**Aufgabenbeschreibung**: Trage alle Zeilen der folgenden Daten zusammen, die die Zeichenfolge "Violin" enthalten. Groß- und Kleinschreibung ist zu beachten.

**Angezeigte Daten**:
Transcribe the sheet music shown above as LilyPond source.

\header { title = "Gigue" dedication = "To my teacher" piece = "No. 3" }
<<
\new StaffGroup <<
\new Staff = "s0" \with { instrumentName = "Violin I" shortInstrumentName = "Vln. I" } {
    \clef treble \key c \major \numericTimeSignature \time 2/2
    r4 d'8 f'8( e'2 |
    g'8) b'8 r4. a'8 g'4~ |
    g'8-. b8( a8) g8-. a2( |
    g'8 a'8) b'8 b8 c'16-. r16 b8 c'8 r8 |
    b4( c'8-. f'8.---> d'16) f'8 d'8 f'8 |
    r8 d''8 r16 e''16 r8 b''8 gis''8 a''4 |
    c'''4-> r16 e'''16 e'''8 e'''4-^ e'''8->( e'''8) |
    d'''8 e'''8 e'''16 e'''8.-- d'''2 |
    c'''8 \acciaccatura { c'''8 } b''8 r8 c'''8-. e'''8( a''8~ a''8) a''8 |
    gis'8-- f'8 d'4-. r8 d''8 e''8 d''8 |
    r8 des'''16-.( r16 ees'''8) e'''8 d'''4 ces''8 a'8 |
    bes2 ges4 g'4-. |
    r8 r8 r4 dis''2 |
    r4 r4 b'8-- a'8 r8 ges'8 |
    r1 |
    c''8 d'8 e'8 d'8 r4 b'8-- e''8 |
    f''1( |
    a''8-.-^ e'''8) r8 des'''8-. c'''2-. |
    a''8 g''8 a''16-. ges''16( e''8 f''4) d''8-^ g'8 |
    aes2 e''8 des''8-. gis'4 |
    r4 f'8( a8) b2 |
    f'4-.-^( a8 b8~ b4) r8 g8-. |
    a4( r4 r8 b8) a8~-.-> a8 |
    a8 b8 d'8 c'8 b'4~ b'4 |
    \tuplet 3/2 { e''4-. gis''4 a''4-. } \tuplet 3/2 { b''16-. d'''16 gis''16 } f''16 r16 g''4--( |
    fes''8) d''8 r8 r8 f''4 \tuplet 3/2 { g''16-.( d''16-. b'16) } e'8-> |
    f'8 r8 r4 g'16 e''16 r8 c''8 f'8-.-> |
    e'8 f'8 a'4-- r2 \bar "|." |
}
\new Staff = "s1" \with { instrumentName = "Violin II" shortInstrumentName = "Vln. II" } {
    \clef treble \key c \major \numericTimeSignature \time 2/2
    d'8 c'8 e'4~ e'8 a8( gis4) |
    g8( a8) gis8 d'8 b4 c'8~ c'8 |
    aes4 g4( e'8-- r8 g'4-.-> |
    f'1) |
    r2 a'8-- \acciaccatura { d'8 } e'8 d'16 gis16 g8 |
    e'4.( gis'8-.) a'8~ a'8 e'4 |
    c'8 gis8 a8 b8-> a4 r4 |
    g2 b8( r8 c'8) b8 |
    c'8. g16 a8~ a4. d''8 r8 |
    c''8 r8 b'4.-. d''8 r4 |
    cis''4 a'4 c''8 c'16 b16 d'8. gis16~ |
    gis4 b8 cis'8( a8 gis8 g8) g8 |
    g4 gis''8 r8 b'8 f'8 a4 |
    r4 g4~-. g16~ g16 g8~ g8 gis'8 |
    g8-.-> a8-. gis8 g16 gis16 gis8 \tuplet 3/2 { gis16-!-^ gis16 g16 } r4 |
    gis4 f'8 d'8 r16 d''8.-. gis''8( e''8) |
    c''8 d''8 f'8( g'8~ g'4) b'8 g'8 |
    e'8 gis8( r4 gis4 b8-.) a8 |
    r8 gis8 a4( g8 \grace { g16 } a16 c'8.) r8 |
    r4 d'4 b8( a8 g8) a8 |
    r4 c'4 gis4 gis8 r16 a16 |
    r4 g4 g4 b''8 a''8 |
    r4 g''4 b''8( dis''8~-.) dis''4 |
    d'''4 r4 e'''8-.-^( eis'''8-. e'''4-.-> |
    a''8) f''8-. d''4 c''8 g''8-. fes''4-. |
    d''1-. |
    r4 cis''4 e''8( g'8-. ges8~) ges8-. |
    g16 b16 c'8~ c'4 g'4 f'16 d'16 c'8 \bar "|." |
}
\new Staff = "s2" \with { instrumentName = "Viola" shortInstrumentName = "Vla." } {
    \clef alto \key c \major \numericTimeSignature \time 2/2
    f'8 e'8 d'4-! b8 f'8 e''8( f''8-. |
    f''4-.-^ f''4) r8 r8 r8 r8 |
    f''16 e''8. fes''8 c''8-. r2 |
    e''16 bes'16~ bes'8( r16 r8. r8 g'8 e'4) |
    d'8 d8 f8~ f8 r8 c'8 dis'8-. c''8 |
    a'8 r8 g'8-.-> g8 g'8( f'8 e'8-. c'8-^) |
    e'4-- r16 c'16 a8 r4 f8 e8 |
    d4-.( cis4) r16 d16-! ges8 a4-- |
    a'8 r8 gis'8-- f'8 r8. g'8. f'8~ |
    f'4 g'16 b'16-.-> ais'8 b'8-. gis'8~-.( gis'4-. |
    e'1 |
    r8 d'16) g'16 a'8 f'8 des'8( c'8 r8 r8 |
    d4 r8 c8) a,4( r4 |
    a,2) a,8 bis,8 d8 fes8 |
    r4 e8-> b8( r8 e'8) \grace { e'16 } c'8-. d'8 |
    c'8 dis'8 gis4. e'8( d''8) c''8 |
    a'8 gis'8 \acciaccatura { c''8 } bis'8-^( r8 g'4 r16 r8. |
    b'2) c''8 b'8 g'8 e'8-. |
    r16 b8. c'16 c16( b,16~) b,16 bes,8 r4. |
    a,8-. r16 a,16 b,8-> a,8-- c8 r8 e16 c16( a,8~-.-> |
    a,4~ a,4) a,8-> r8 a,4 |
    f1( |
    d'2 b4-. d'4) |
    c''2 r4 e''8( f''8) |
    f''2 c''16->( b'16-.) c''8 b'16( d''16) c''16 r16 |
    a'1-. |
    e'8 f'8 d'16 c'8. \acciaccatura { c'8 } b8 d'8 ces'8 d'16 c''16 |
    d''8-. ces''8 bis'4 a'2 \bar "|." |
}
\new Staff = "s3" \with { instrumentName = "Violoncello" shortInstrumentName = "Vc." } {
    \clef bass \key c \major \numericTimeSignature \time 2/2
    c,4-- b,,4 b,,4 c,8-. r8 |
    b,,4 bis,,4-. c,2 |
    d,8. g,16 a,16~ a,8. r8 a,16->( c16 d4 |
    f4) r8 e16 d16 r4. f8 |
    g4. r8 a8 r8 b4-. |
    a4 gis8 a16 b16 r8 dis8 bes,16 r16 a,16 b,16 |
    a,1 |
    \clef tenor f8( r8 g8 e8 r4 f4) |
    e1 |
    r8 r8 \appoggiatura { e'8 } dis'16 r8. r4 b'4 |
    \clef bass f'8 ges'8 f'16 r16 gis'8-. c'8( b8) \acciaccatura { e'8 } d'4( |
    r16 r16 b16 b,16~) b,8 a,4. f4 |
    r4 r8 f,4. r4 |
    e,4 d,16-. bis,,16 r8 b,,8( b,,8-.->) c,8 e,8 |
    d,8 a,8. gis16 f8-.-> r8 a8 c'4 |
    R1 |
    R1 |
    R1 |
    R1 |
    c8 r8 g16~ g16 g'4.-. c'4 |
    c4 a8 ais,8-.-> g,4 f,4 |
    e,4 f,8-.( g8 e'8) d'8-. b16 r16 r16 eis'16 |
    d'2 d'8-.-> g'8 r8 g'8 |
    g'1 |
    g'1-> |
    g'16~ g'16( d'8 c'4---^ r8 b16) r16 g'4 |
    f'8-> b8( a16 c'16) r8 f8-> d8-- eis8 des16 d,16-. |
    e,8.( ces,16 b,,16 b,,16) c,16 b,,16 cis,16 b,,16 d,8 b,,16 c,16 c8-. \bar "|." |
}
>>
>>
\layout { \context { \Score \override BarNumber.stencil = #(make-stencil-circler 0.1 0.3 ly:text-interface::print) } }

**Lösung der Aufgabe**:
\new Staff = "s0" \with { instrumentName = "Violin I" shortInstrumentName = "Vln. I" } {
\new Staff = "s1" \with { instrumentName = "Violin II" shortInstrumentName = "Vln. II" } {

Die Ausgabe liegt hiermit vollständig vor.